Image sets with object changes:
- Opening Delimiter -

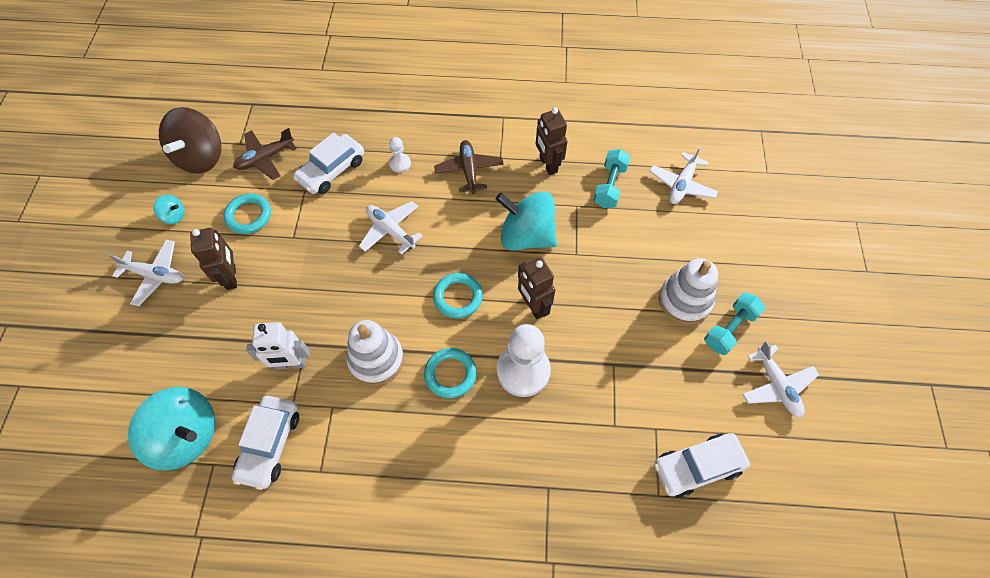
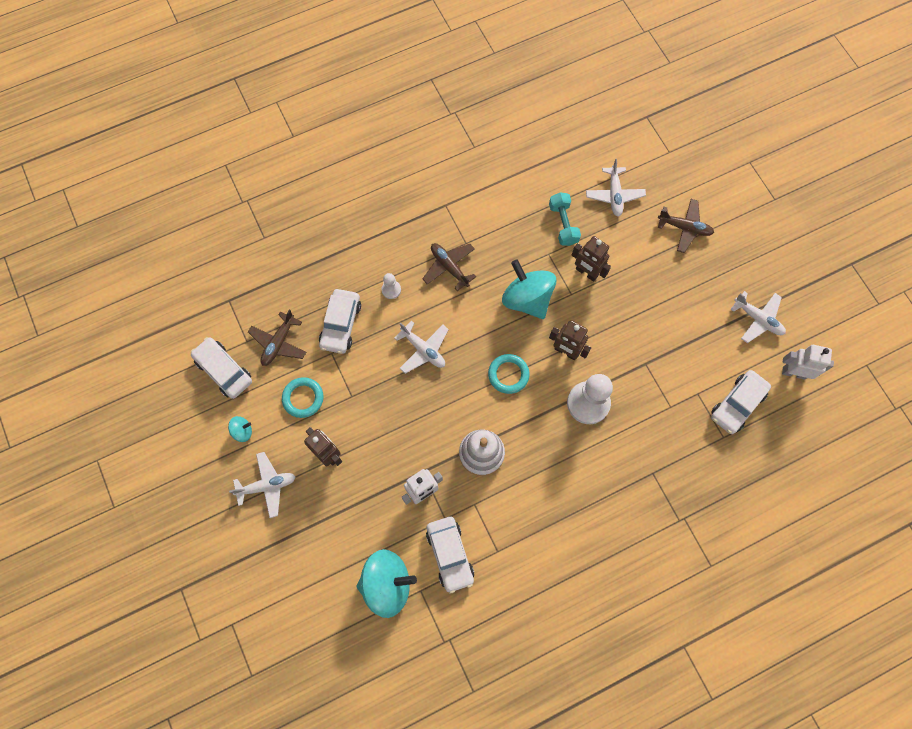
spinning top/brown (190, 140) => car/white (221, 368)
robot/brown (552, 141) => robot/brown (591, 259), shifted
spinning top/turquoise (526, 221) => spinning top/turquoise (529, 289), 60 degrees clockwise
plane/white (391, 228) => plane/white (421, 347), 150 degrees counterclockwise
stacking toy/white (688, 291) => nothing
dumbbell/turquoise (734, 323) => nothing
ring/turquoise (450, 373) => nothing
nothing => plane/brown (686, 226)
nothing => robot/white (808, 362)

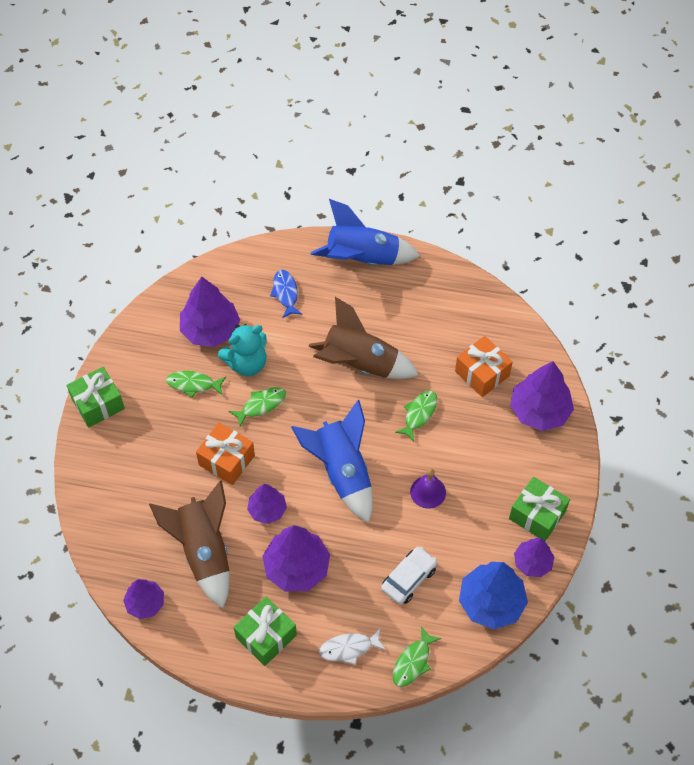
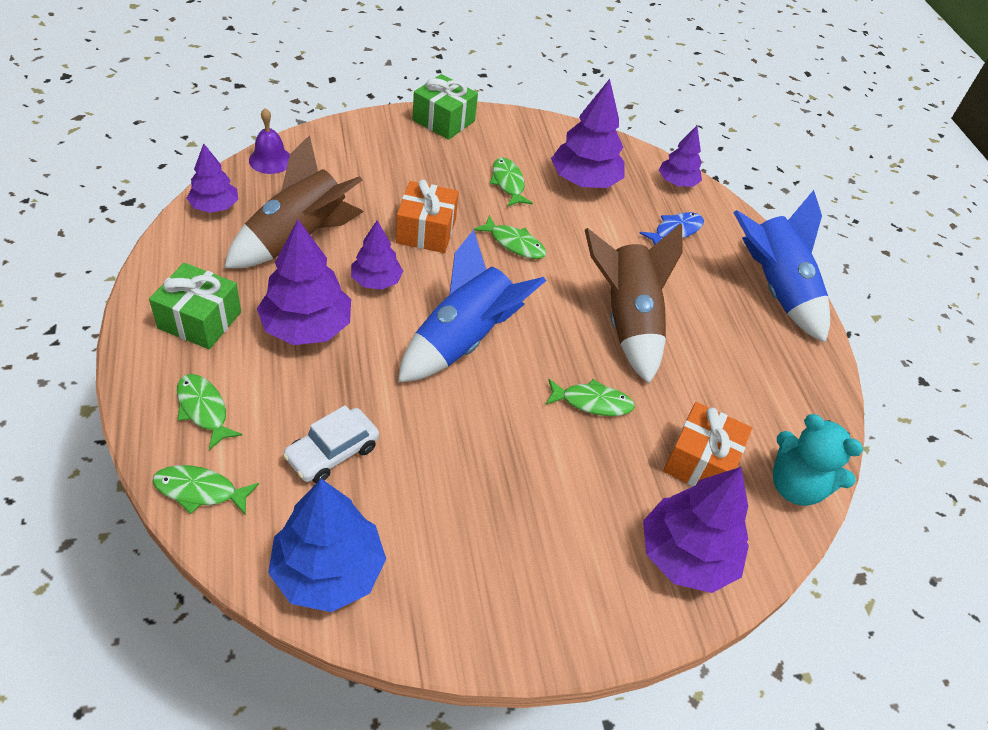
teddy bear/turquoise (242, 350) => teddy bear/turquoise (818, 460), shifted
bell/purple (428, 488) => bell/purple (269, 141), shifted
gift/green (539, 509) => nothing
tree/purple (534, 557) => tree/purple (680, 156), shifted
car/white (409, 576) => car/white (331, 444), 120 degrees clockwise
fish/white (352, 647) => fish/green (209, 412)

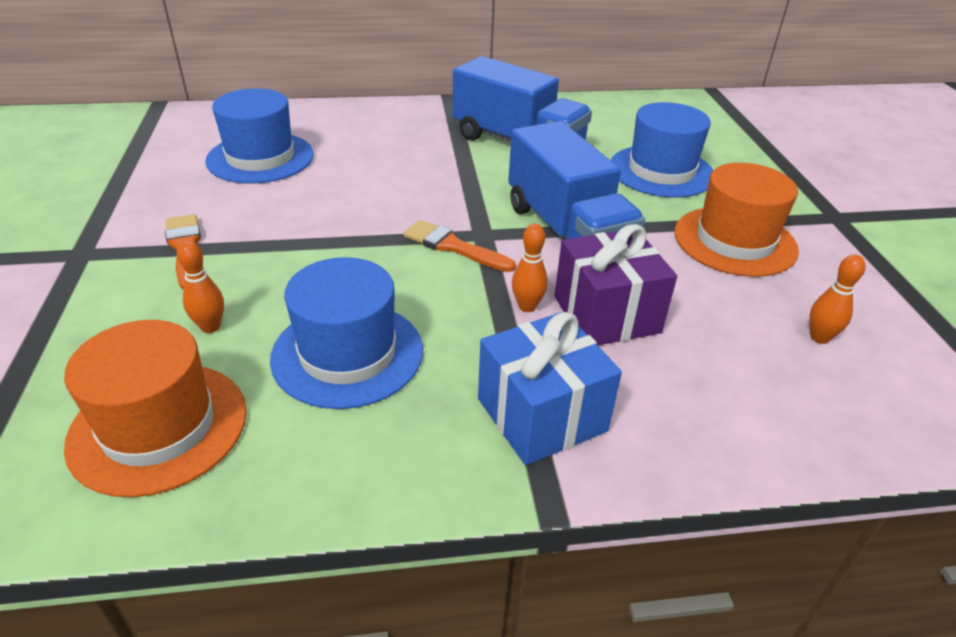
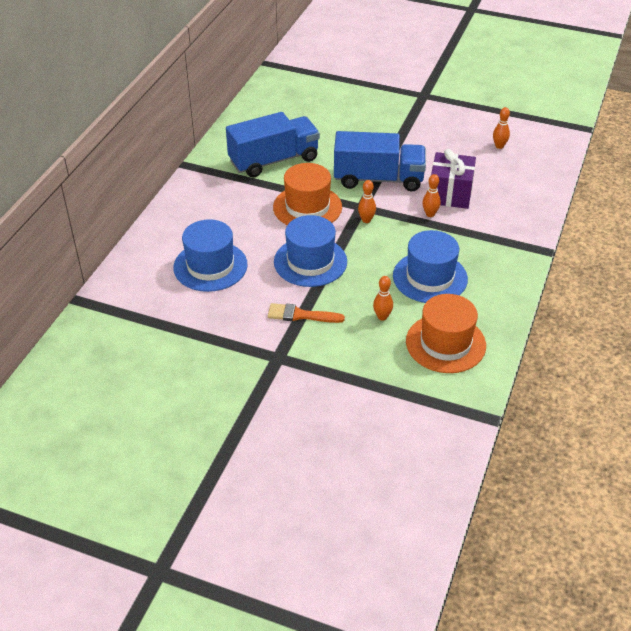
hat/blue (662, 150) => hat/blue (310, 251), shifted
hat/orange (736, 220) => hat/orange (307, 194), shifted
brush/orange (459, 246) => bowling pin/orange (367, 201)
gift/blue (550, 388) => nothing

- Closing Delimiter -
- Opening Delimiter -

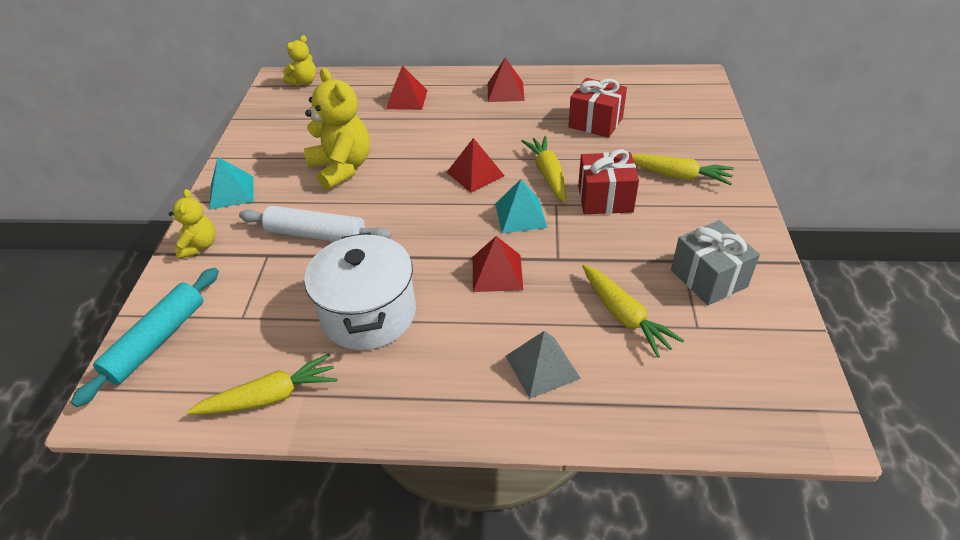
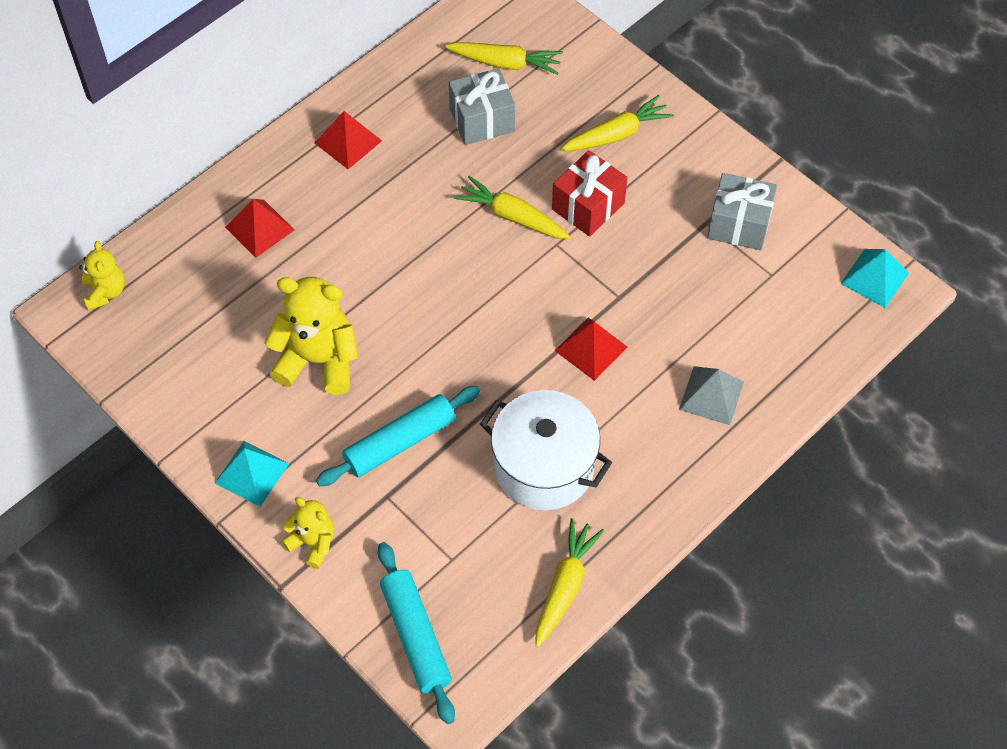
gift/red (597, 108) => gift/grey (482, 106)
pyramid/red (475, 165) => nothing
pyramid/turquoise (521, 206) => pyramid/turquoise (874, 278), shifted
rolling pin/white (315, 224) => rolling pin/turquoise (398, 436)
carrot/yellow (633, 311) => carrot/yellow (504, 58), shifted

- Closing Delimiter -

● AIM OF THE TASK: In the entries above, find the line holding "hat/orange (736, 220)" and the line holding "gift/blue (550, 388) => nothing"; print both of them and every line between, exactly, and nothing else.

● EXERCISE ANSWER:
hat/orange (736, 220) => hat/orange (307, 194), shifted
brush/orange (459, 246) => bowling pin/orange (367, 201)
gift/blue (550, 388) => nothing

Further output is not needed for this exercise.